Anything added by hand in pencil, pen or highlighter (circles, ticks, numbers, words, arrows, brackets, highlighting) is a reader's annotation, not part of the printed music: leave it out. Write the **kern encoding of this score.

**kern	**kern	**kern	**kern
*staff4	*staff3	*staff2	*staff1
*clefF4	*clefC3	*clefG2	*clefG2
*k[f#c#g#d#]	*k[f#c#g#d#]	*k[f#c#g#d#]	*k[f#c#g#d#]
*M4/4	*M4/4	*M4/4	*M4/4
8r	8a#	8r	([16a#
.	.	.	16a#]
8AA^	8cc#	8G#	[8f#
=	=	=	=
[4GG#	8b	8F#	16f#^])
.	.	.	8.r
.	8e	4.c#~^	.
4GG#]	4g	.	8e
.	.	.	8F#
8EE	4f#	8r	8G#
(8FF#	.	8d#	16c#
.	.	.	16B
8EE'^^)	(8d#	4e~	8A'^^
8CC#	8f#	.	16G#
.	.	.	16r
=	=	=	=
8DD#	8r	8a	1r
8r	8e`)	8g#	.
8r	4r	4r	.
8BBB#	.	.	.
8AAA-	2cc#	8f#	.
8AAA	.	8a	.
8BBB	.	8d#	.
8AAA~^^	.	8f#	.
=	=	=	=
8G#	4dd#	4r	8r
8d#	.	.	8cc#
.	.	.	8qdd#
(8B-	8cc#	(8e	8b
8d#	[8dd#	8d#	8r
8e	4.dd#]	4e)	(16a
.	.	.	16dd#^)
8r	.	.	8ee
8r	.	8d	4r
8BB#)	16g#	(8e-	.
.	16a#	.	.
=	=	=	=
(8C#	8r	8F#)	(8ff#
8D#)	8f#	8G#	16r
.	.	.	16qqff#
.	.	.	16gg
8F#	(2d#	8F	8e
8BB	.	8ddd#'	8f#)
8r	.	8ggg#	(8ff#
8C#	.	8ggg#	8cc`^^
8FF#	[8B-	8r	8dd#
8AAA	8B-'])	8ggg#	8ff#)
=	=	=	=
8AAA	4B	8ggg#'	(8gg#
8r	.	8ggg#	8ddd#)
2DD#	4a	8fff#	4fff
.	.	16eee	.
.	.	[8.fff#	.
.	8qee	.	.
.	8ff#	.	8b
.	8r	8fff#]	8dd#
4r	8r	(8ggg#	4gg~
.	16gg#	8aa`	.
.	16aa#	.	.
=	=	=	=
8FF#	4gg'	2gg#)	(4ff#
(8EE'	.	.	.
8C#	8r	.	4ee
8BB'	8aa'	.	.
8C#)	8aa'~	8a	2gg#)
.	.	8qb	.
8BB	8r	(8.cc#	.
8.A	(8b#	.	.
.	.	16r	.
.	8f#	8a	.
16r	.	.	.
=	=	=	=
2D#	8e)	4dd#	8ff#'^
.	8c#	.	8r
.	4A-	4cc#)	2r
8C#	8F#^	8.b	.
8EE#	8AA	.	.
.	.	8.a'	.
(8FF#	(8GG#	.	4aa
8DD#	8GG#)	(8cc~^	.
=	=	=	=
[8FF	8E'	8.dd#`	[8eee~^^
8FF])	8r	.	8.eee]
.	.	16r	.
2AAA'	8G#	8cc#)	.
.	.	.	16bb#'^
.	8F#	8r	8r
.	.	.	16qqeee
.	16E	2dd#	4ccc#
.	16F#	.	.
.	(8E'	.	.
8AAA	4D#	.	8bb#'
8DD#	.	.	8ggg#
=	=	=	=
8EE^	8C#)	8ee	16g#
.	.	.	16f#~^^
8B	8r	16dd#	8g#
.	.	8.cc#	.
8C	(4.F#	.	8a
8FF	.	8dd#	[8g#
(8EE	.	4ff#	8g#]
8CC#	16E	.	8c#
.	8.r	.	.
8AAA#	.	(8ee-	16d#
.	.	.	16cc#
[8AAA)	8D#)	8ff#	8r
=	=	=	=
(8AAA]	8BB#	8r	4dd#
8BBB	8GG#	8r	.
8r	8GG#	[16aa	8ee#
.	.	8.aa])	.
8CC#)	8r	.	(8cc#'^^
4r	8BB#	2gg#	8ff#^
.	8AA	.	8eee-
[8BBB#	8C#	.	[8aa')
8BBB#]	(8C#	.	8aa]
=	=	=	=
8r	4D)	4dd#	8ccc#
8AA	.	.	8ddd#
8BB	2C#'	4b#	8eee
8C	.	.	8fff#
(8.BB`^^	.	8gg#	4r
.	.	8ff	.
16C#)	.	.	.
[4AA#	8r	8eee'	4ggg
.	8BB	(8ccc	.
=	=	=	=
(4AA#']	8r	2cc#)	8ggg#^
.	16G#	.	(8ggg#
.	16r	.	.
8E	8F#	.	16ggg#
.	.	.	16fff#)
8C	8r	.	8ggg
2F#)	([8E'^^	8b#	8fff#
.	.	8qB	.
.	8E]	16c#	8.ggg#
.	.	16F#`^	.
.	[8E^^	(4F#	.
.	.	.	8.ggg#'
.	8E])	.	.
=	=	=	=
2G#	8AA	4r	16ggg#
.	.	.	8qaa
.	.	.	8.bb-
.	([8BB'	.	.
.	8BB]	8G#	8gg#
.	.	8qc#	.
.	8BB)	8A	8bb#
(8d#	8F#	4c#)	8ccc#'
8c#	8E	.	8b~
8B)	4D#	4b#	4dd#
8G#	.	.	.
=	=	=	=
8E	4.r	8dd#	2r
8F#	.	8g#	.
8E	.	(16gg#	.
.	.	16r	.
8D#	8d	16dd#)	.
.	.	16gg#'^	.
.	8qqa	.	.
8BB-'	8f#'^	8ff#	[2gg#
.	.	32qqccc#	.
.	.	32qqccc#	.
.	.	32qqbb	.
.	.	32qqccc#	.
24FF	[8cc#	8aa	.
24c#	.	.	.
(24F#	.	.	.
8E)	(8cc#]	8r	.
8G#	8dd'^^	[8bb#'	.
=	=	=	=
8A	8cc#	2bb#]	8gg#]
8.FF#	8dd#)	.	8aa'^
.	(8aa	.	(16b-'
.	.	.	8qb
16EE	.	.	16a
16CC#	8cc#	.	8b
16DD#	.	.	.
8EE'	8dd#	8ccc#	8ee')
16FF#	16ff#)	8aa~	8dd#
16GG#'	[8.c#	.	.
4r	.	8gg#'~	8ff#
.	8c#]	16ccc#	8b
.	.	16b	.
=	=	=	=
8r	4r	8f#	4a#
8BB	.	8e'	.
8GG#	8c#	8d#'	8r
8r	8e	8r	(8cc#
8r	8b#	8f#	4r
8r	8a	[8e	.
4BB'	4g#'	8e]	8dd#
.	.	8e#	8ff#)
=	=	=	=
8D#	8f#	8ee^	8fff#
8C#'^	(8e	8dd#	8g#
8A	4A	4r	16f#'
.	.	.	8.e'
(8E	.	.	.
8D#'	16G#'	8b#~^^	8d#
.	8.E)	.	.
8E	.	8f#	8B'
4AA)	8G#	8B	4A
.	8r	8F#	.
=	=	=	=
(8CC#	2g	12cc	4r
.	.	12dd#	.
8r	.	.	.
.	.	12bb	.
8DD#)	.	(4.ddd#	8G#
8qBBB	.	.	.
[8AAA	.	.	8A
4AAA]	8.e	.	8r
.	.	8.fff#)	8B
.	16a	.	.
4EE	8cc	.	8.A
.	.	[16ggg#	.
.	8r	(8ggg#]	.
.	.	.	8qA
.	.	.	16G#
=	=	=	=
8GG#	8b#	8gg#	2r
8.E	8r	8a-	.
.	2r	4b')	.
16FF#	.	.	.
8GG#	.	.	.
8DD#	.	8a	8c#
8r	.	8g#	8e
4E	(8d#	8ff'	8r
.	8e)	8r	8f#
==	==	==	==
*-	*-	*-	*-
----
What you have to do ::
How many lines in the material above contain the string "kern"? Give only the number.

Solved exercise ::
2